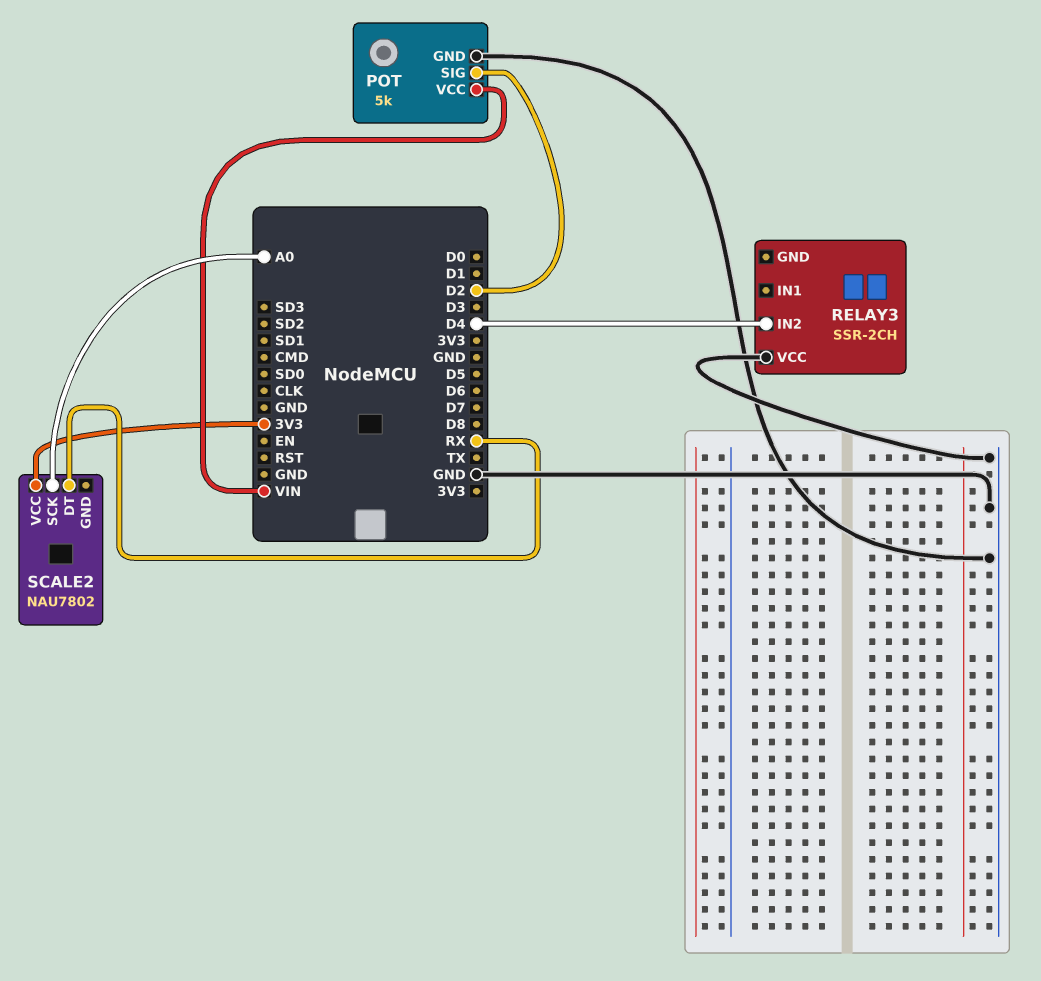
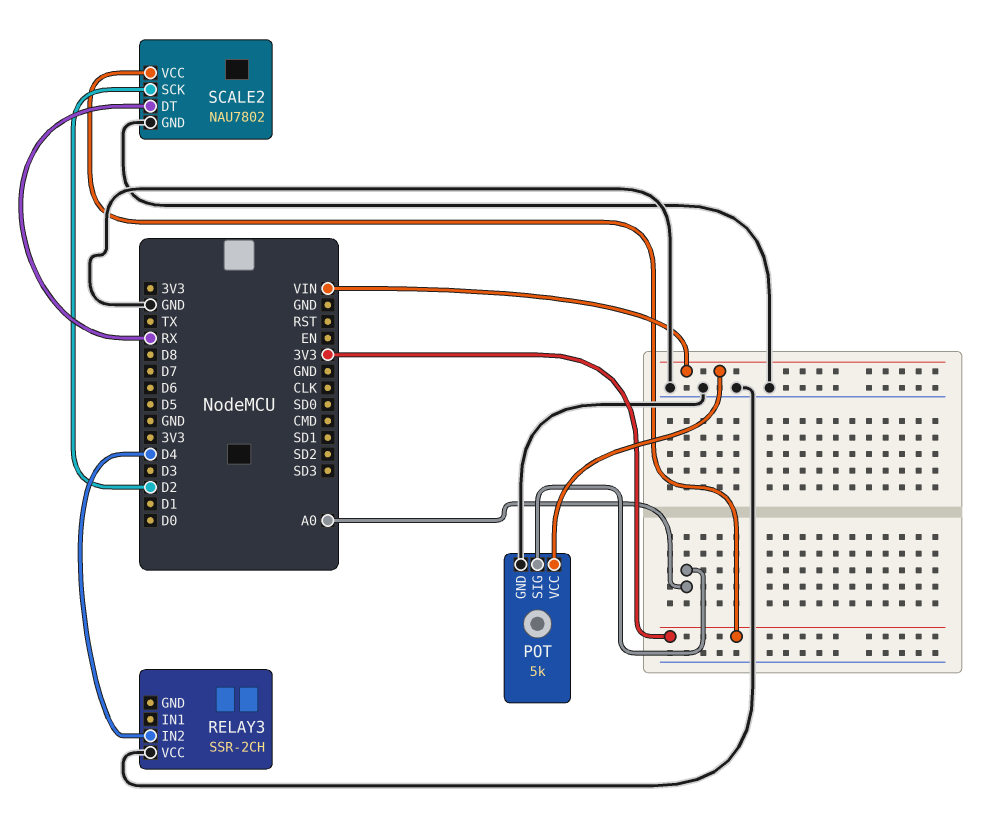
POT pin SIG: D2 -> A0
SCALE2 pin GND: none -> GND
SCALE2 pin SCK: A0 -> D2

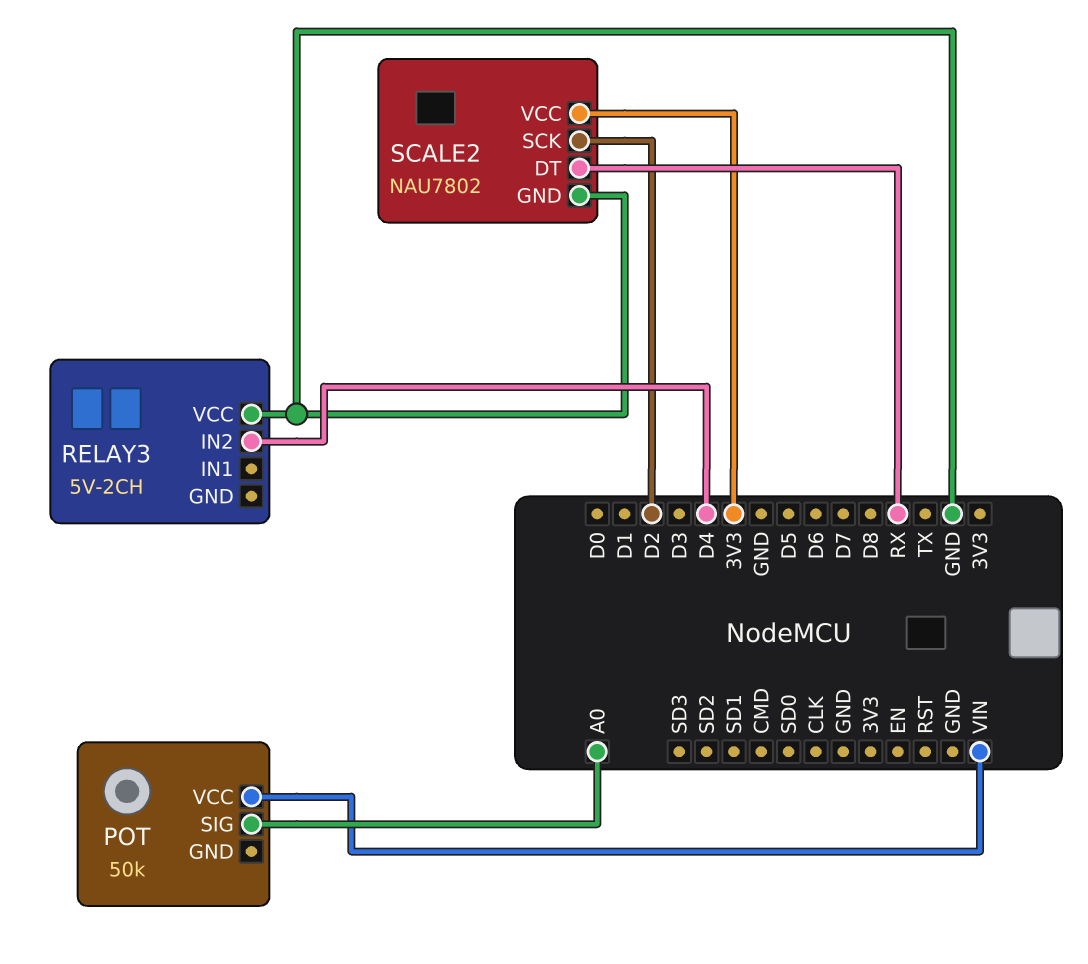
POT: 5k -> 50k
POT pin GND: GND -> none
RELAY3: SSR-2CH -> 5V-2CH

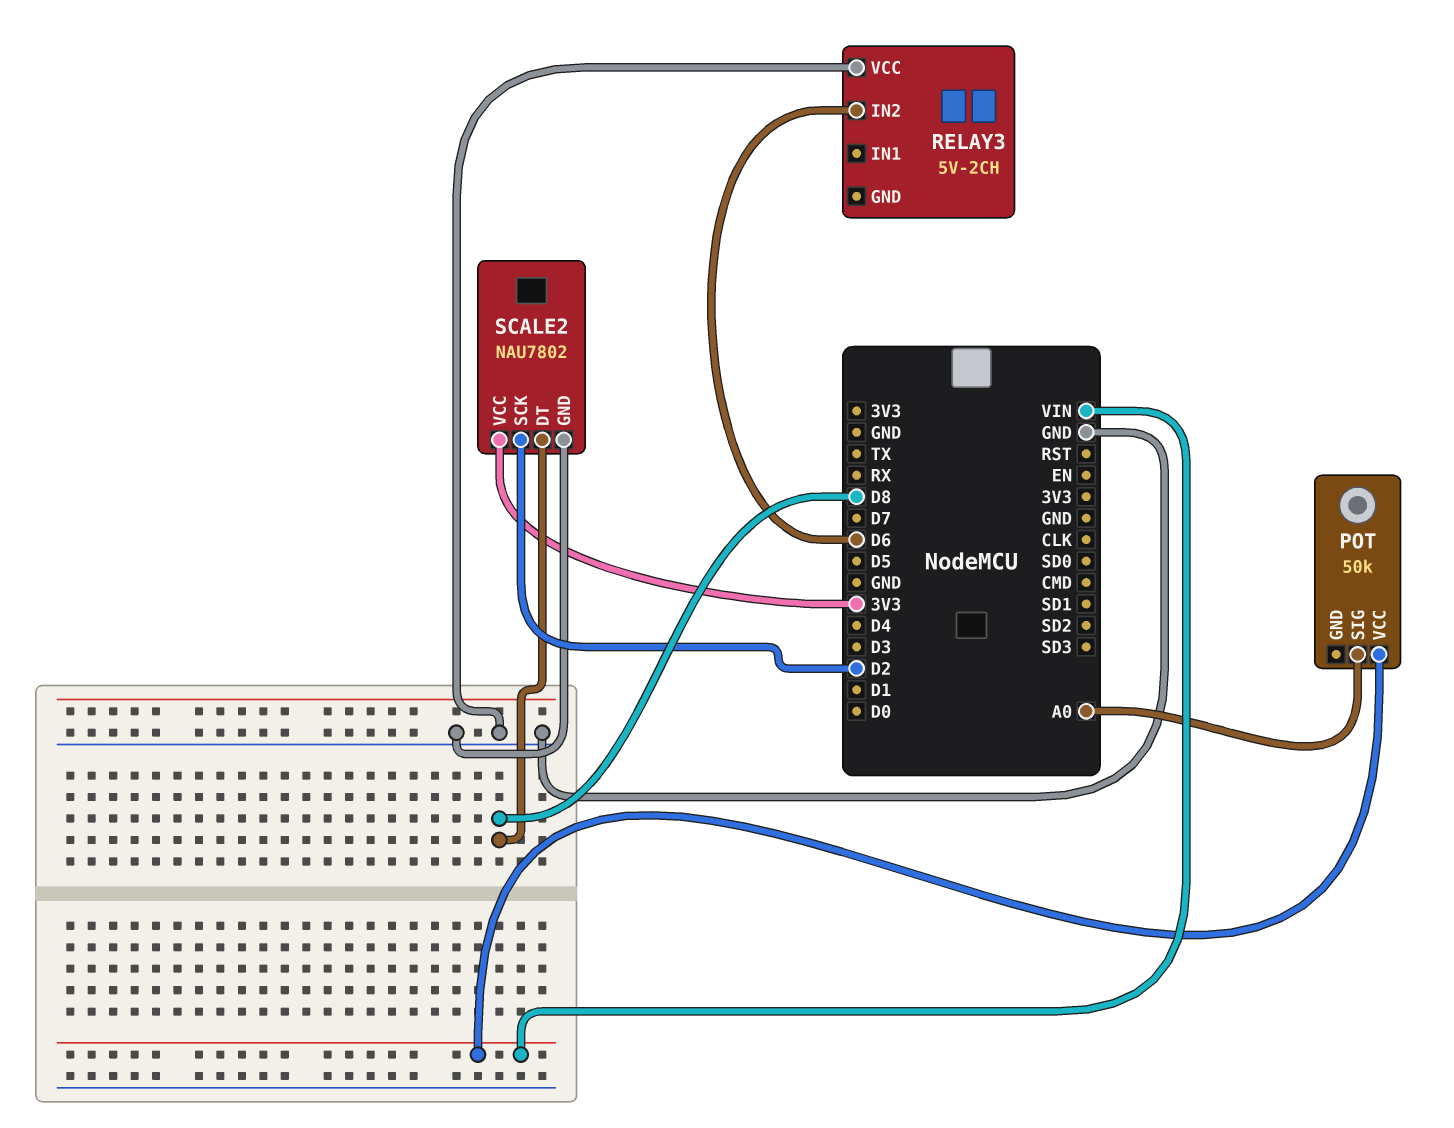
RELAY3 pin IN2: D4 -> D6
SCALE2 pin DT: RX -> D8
--
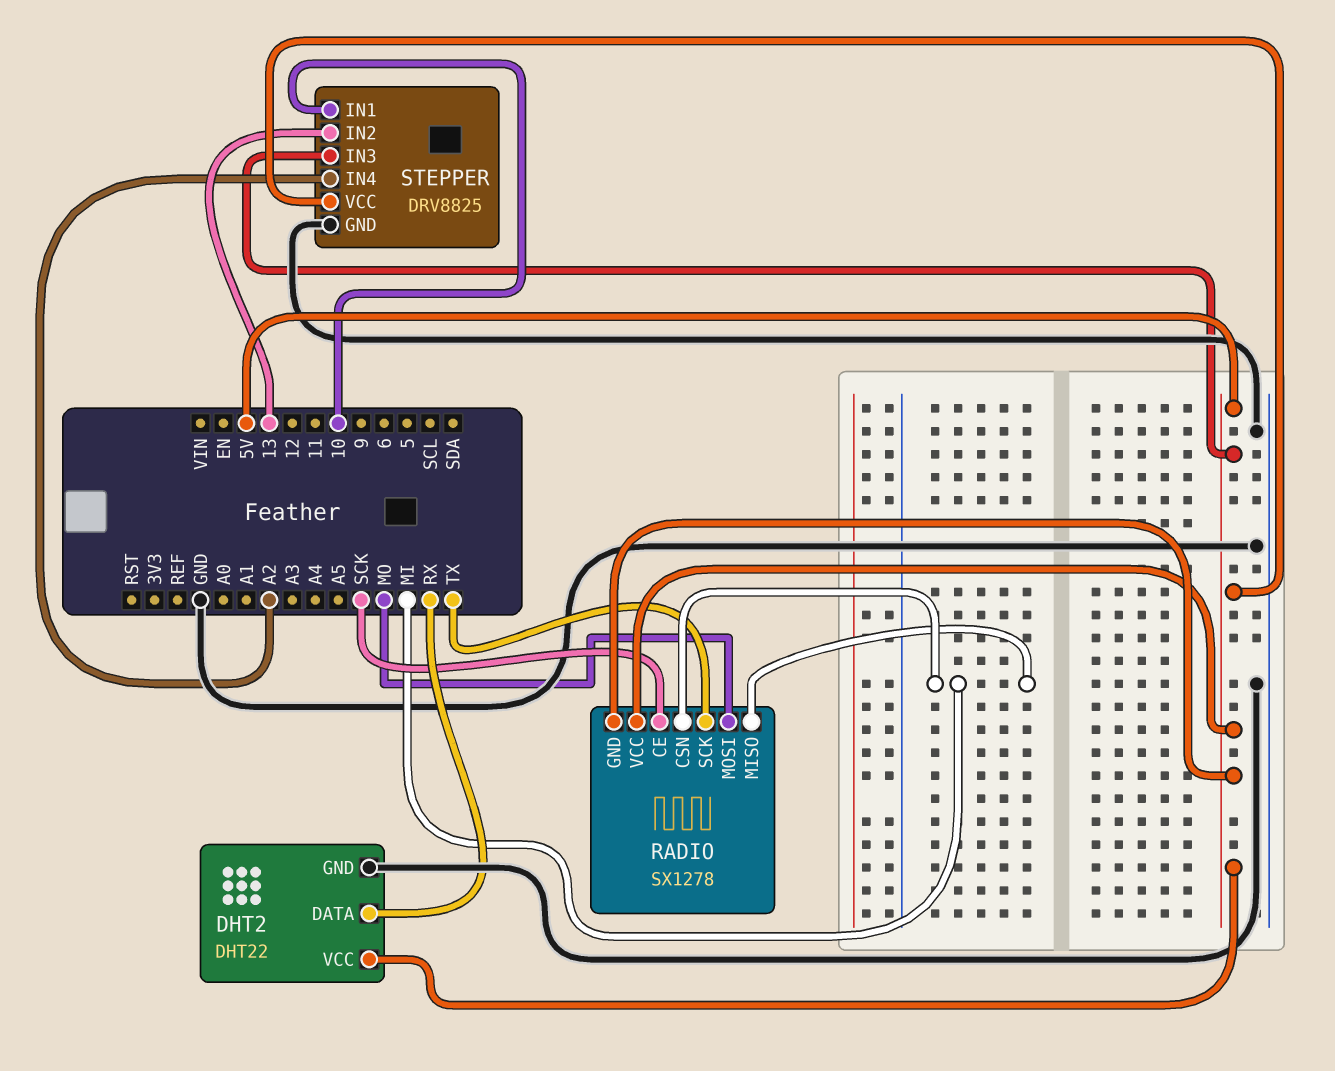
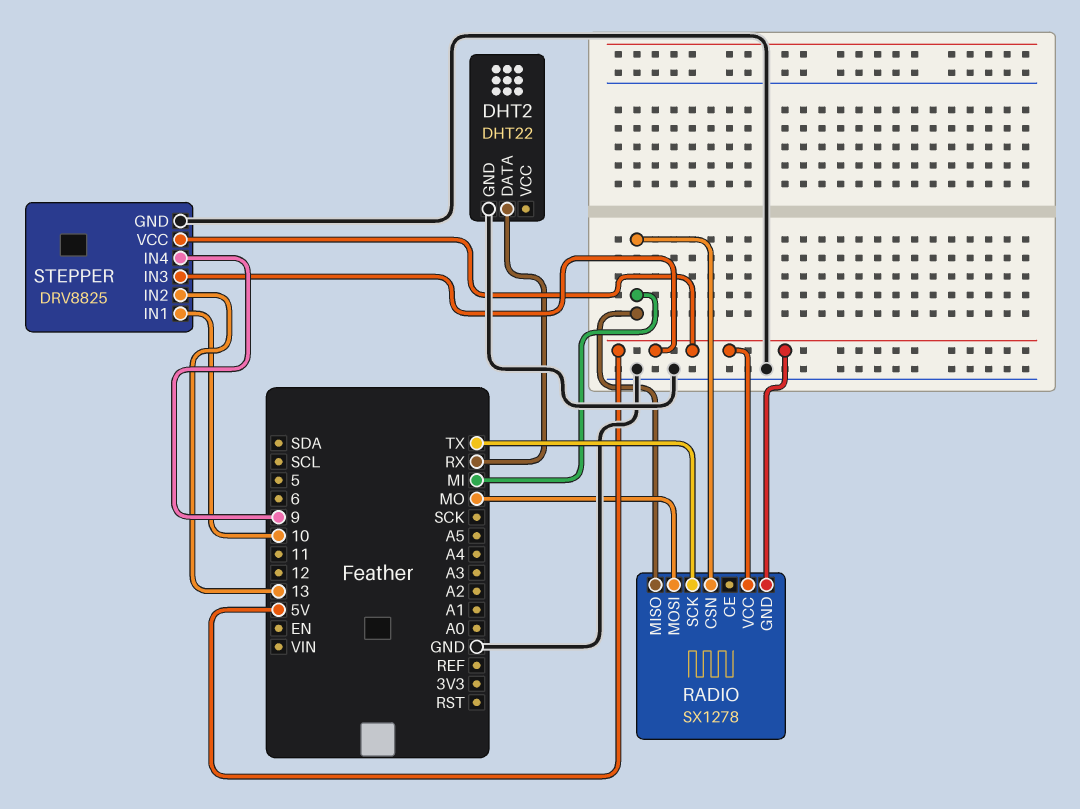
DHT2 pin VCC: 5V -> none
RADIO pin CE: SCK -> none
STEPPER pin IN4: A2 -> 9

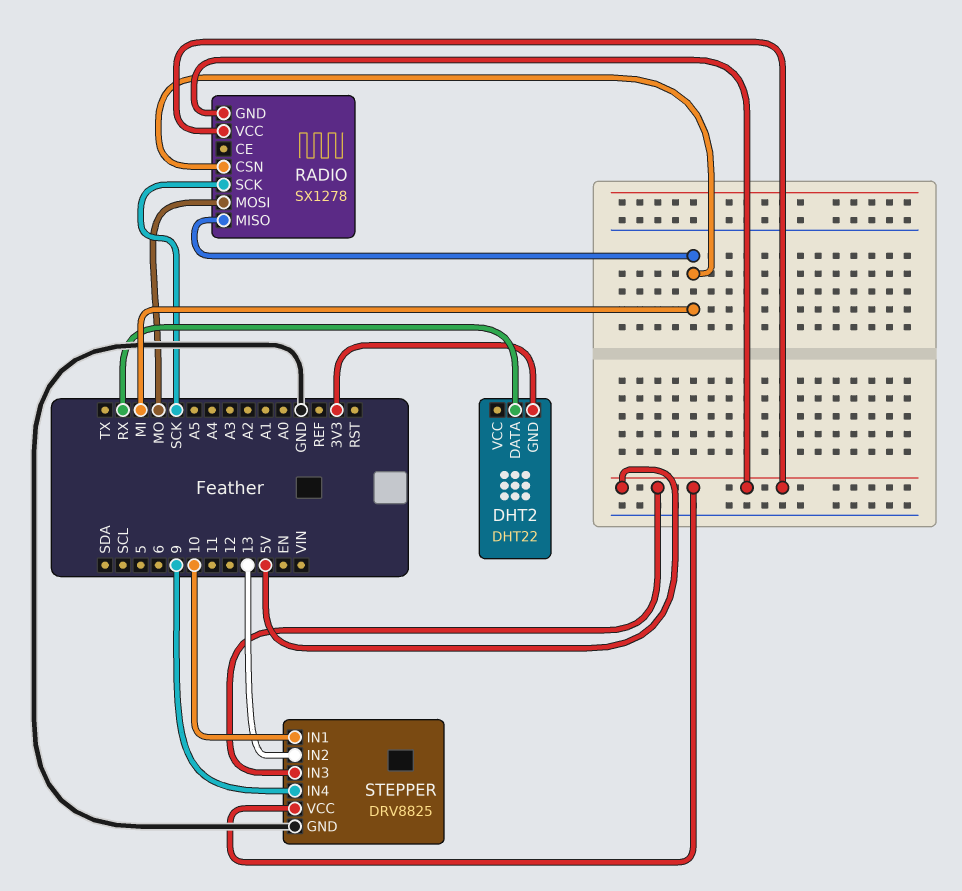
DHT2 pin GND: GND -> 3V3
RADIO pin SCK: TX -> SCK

▶ _Your instructions_
Copy the lines above between the one holding "RELAY3: SSR-2CH -> 5V-2CH" and the one holding "SCALE2 pin DT: RX -> D8", inclusive. Drop the pictures.

▶ _Completed task_
RELAY3: SSR-2CH -> 5V-2CH

RELAY3 pin IN2: D4 -> D6
SCALE2 pin DT: RX -> D8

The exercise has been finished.